▸ EXERCISE:
I'd like the entries that follow repeated exactly, with the pictures left out.

▸ AVAILABLE RECORDS:
[Start of Attachment]

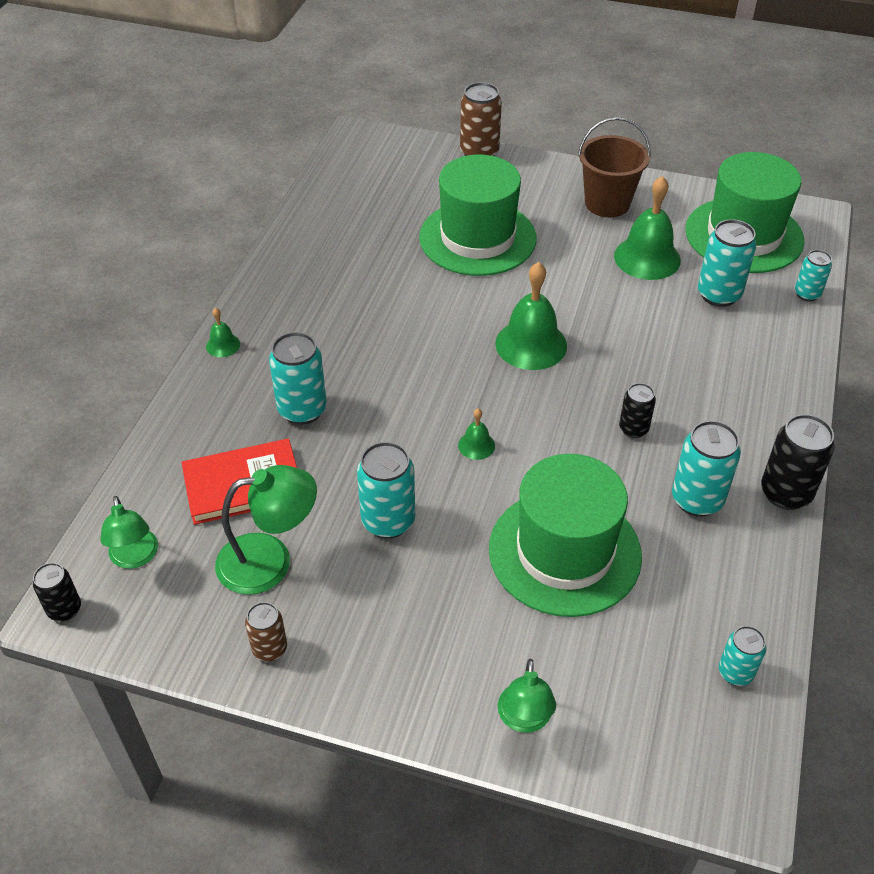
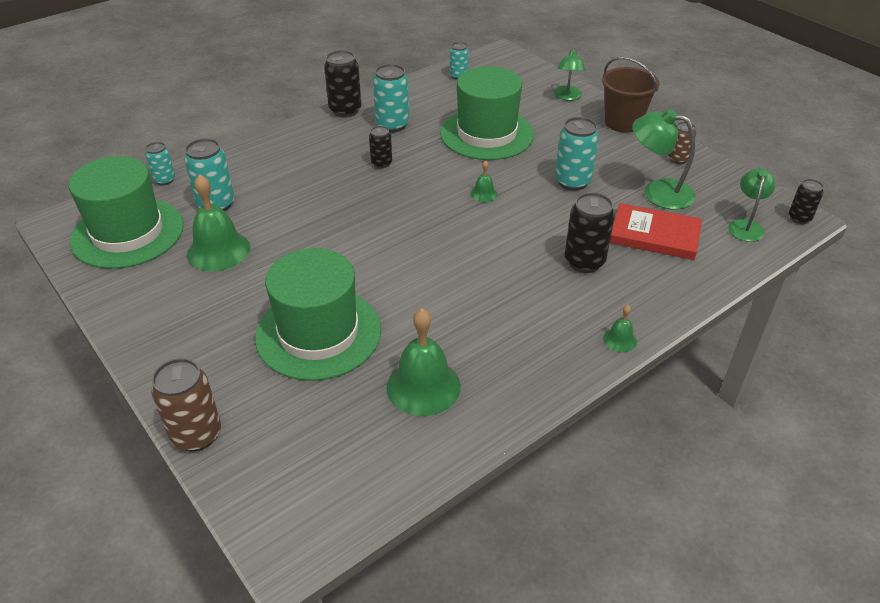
camera: 145 degrees left, 5 degrees down
(302, 410) = (584, 262): turquoise can -> black can
(524, 719) = (567, 97): green lamp -> green lamp turned 150 degrees clockwise
(531, 344) = (381, 232): green bell -> green bell (423, 386)
(607, 203) = (173, 310): brown bucket -> brown bucket (623, 122)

[End of Attachment]

▸ RESPONSE AREA:
camera: 145 degrees left, 5 degrees down
(302, 410) = (584, 262): turquoise can -> black can
(524, 719) = (567, 97): green lamp -> green lamp turned 150 degrees clockwise
(531, 344) = (381, 232): green bell -> green bell (423, 386)
(607, 203) = (173, 310): brown bucket -> brown bucket (623, 122)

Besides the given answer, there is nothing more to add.